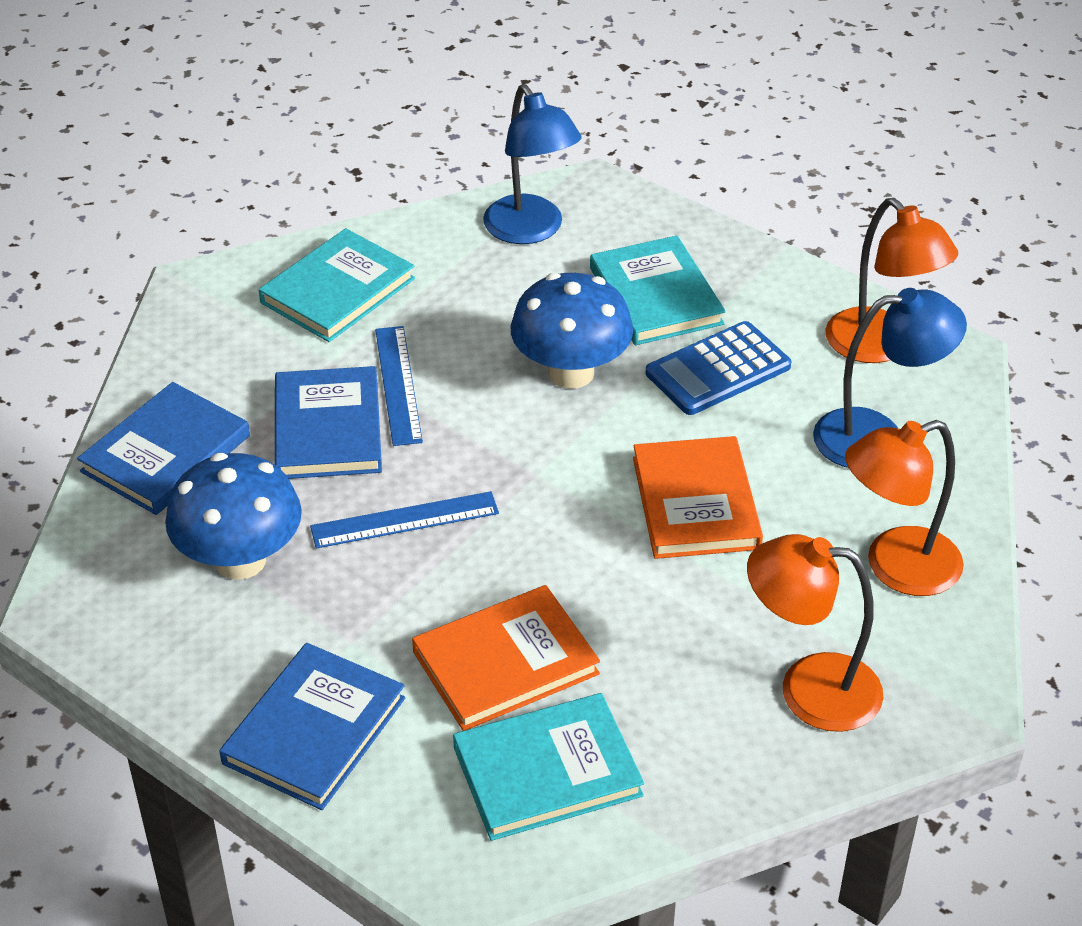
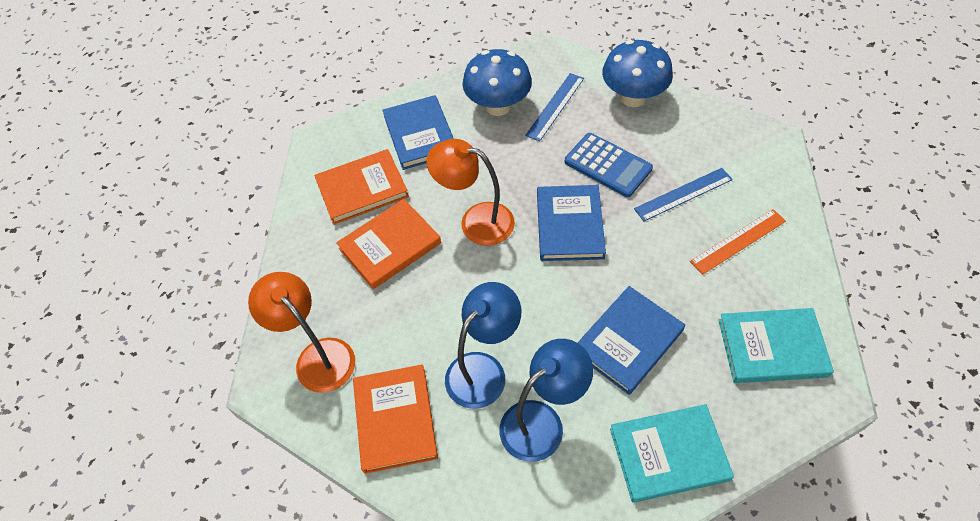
orange book: 2 -> 3
orange lamp: 3 -> 2
orange ruler: 0 -> 1
turquoise book: 3 -> 2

= = = =

■ Directions for this task ■
Only the listing above, set down exactly and without pictures, belongs in the answer.

■ Expected answer ■
orange book: 2 -> 3
orange lamp: 3 -> 2
orange ruler: 0 -> 1
turquoise book: 3 -> 2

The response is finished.